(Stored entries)
□ □ □ □ □ □ □

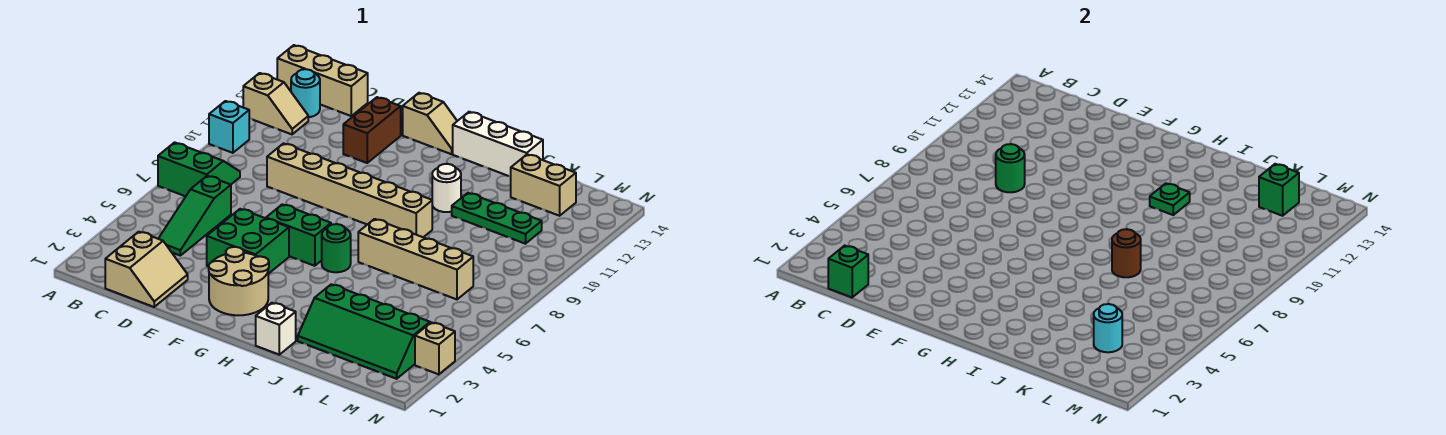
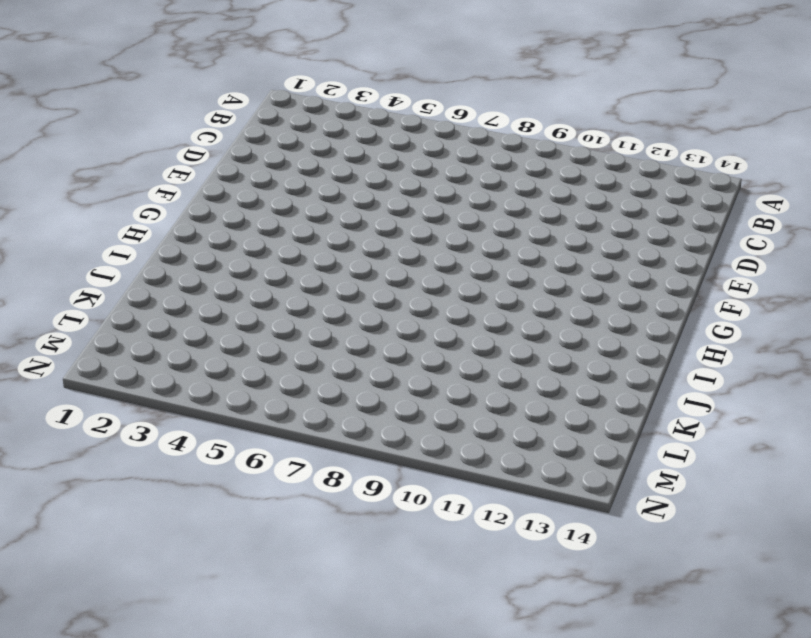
none -> green 2x2 slope [158,142,240,196]
none -> cyan 1x1 brick [209,101,249,153]
none -> tan 1x2 slope [243,73,308,134]

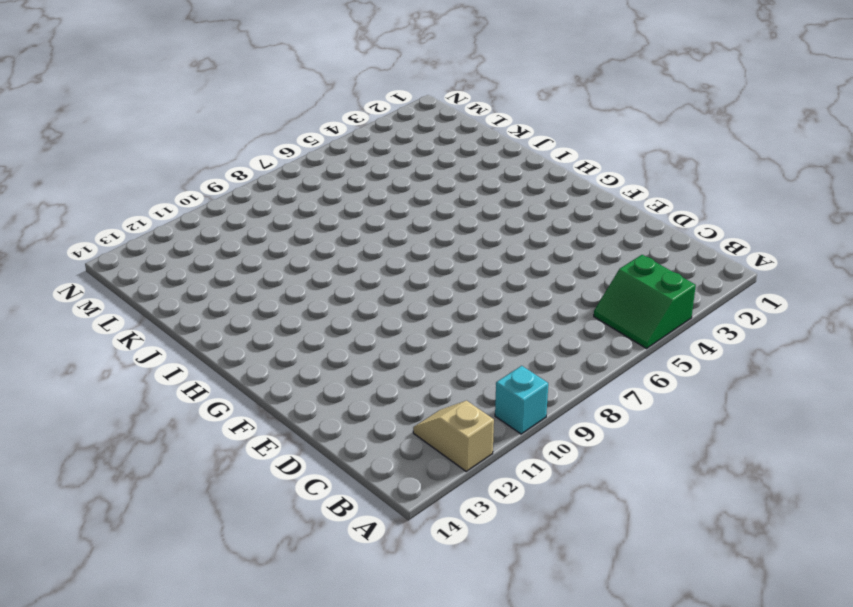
green 2x2 slope [594,255,696,348] -> green 2x2 slope moved to [158,142,240,196]
none -> tan 1x3 brick [277,45,368,116]
none -> cyan 1x1 round brick [291,69,320,117]
none -> tan 2x2 slope [105,232,188,307]

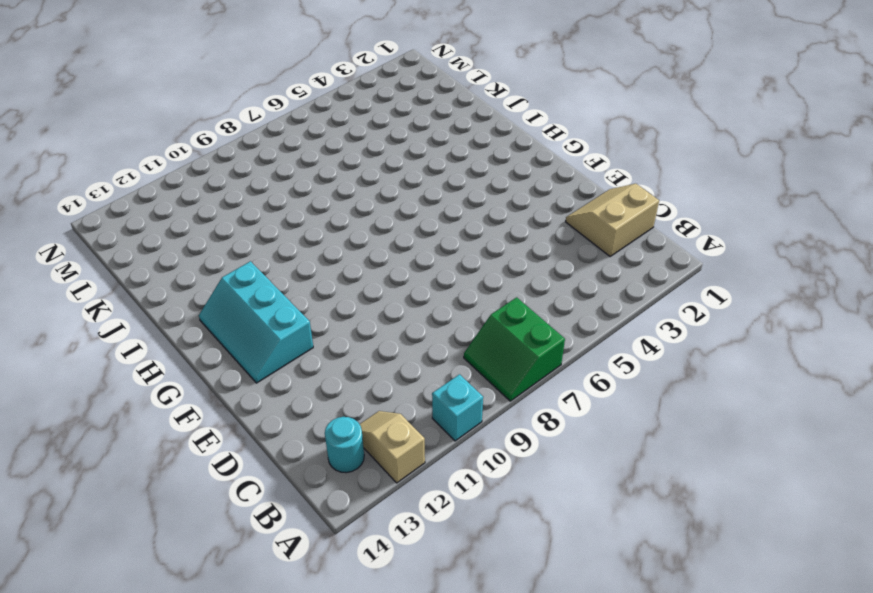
cyan 2x3 slope [199,261,313,383] -> none
none -> tan 1x3 brick [277,45,368,116]
none -> green 1x3 slope [158,176,231,256]
none -> tan 1x6 brick [267,143,432,237]

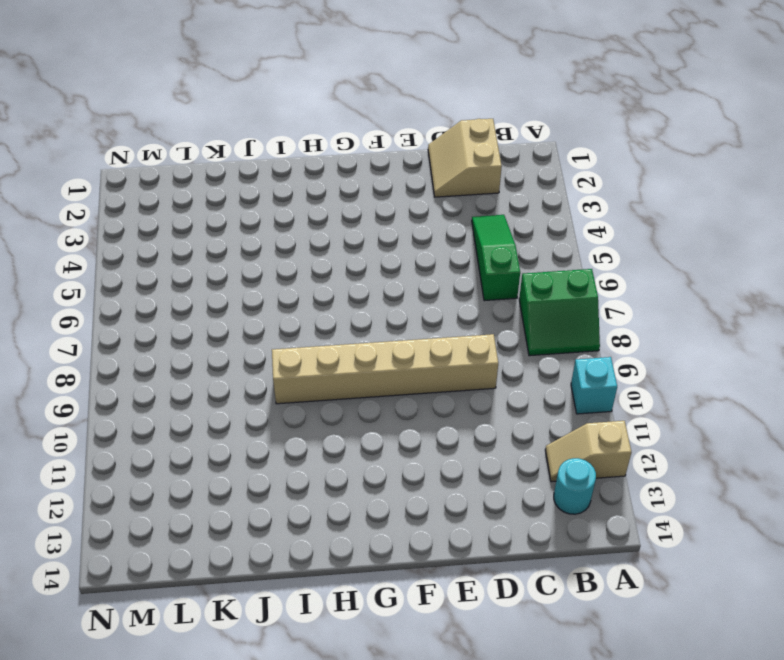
none -> tan 1x3 brick [277,45,368,116]
none -> green 2x2 brick [207,209,289,274]
none -> brown 1x2 brick [343,97,401,163]

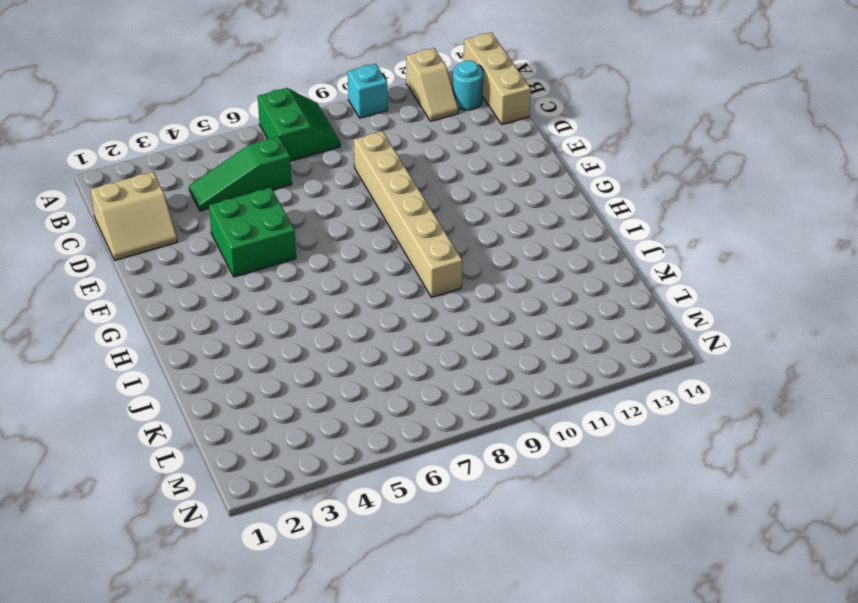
none -> brown 1x2 brick [343,97,401,163]
none -> tan 2x2 round brick [209,247,269,315]
none -> green 1x2 brick [266,204,331,266]

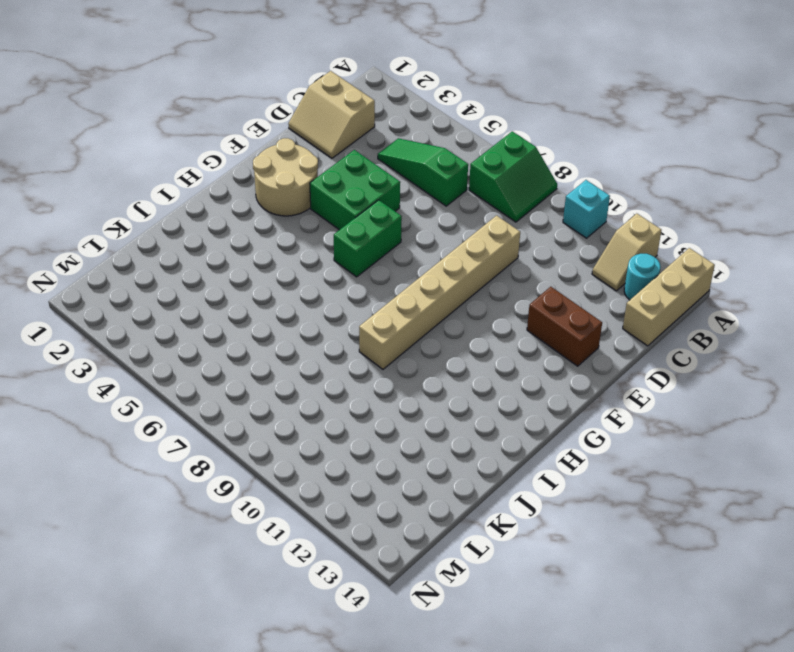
none -> tan 1x2 slope [403,93,457,154]
none -> green 1x1 round brick [322,224,351,272]
none -> white 1x3 brick [453,112,543,176]

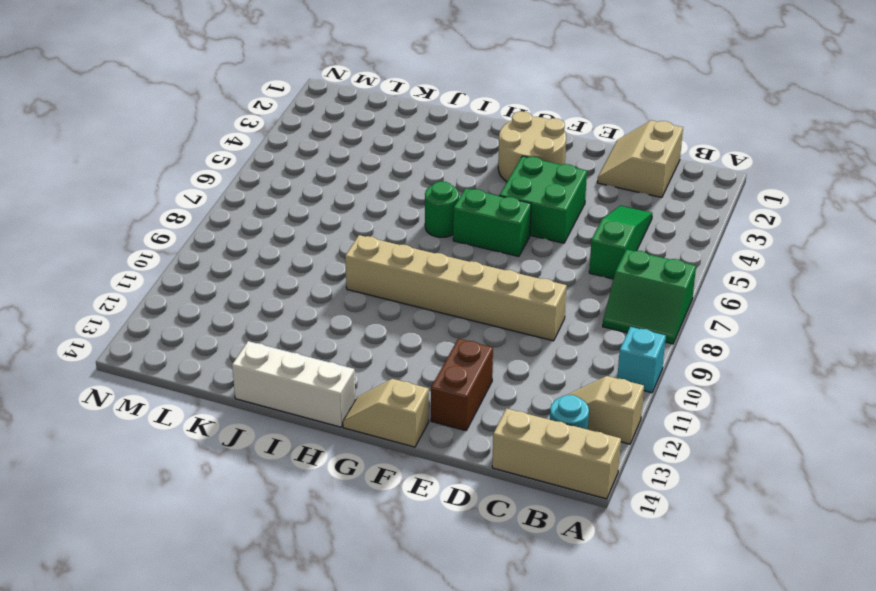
none -> white 1x1 brick [256,303,296,355]
none -> tan 1x4 brick [358,219,473,299]
none -> white 1x1 round brick [432,164,461,212]

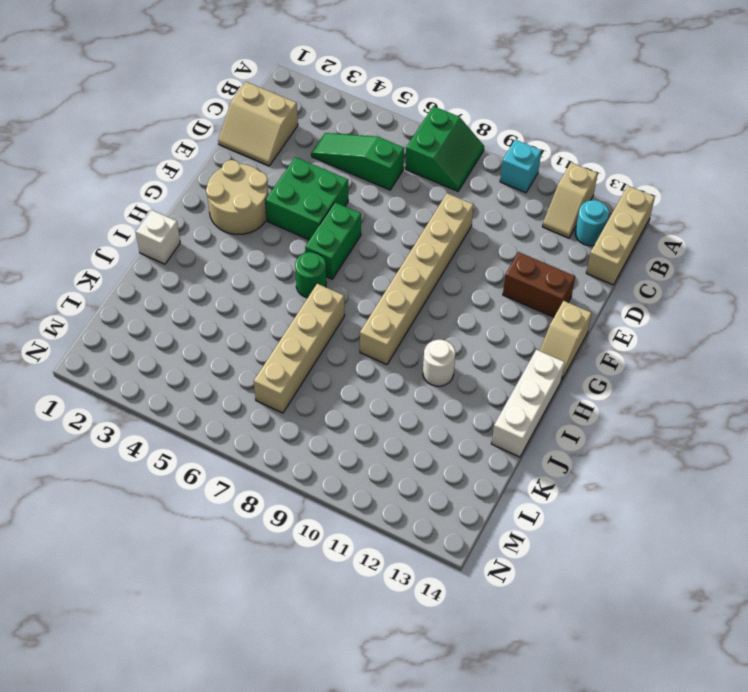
none -> green 2x4 slope [298,284,430,379]
none -> green 1x3 plate [452,193,542,244]
none -> tan 1x2 brick [511,154,576,216]

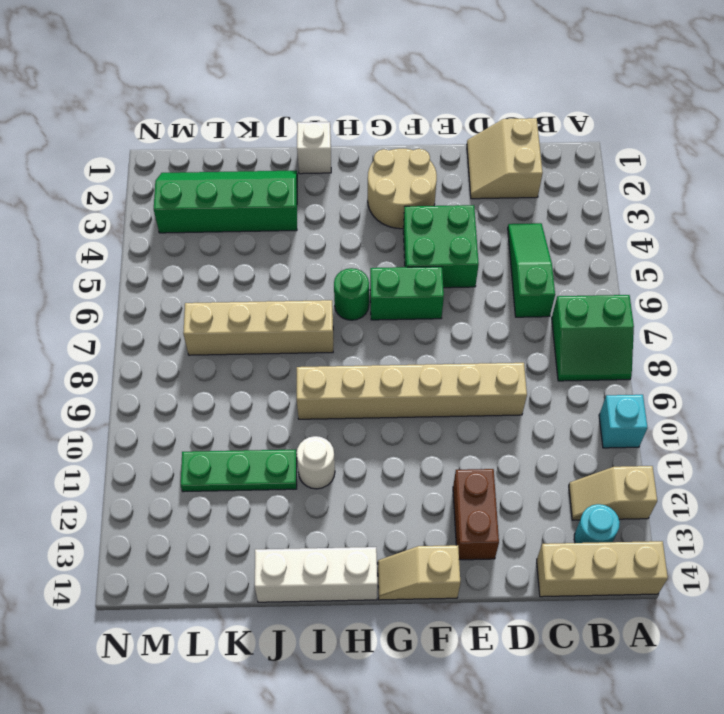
none -> tan 1x2 brick [511,154,576,216]
none -> tan 1x1 brick [415,322,455,374]
none -> green 1x1 brick [828,246,868,297]

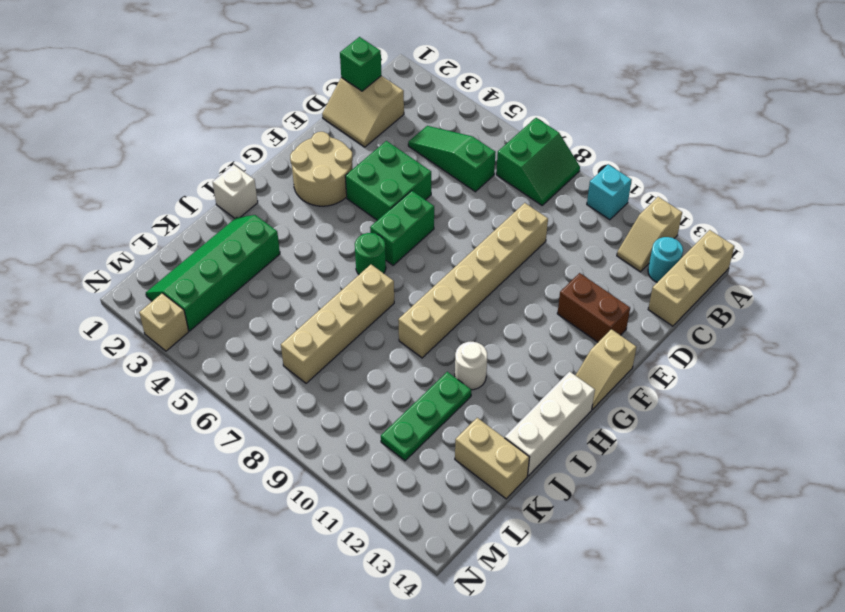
tan 1x2 brick [455,418,530,499] -> tan 1x2 brick turned to [511,154,576,216]
none -> green 1x1 round brick [996,144,1025,192]
none -> green 1x1 plate [1150,183,1190,215]
none -> brown 1x1 round brick [1112,229,1141,277]

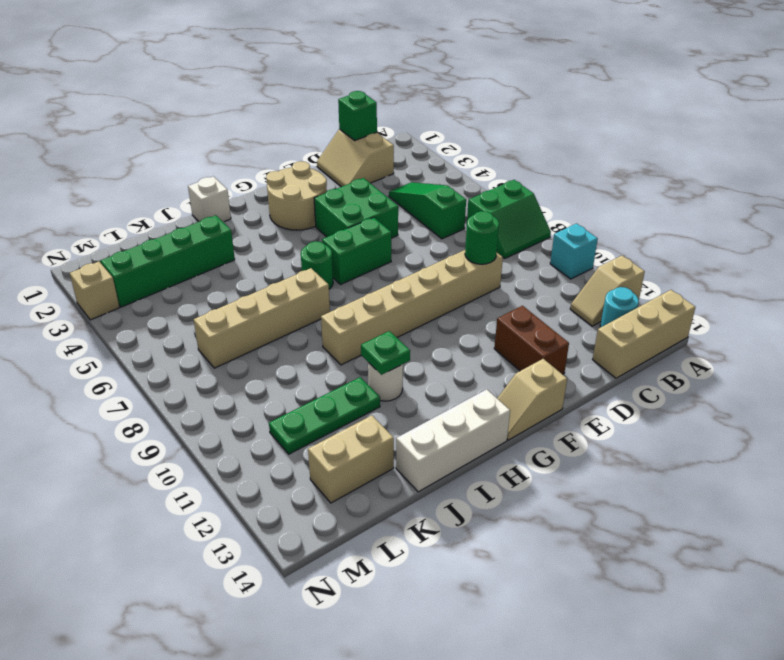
none -> brown 1x1 round brick [1112,229,1141,277]
none -> cyan 1x1 round brick [1094,304,1122,352]
none -> green 1x1 brick [1259,164,1299,216]

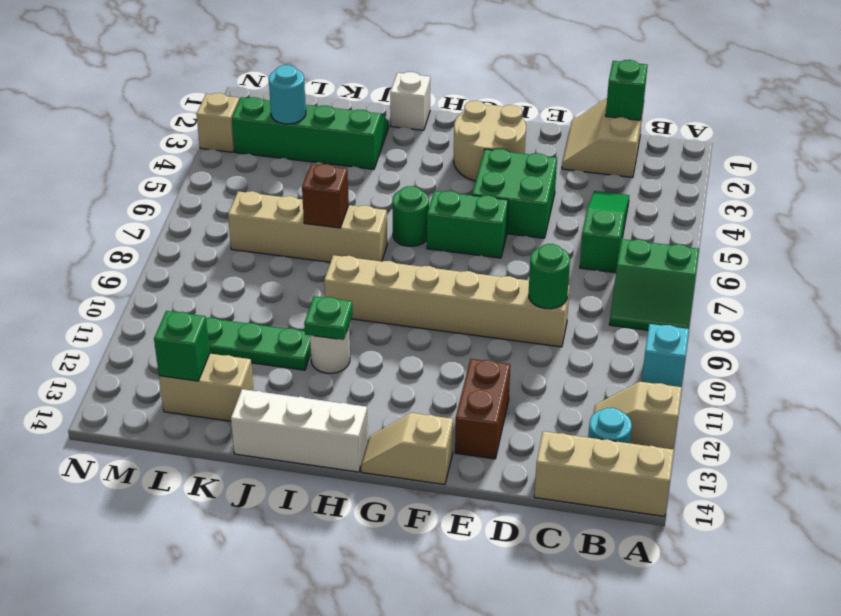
brown 1x1 brick [302,164,349,228] -> brown 1x1 round brick [1112,229,1141,277]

□ □ □ □ □ □ □

### Prompt
With the pictures omitted, print the lines above exactly, beginning at the line with "none -> cyan 1x1 round brick [291,69,320,117]" and going on through the line with "none -> tan 2x2 round brick [209,247,269,315]".

### Response
none -> cyan 1x1 round brick [291,69,320,117]
none -> tan 2x2 slope [105,232,188,307]

cyan 2x3 slope [199,261,313,383] -> none
none -> tan 1x3 brick [277,45,368,116]
none -> green 1x3 slope [158,176,231,256]
none -> tan 1x6 brick [267,143,432,237]

none -> tan 1x3 brick [277,45,368,116]
none -> green 2x2 brick [207,209,289,274]
none -> brown 1x2 brick [343,97,401,163]

none -> brown 1x2 brick [343,97,401,163]
none -> tan 2x2 round brick [209,247,269,315]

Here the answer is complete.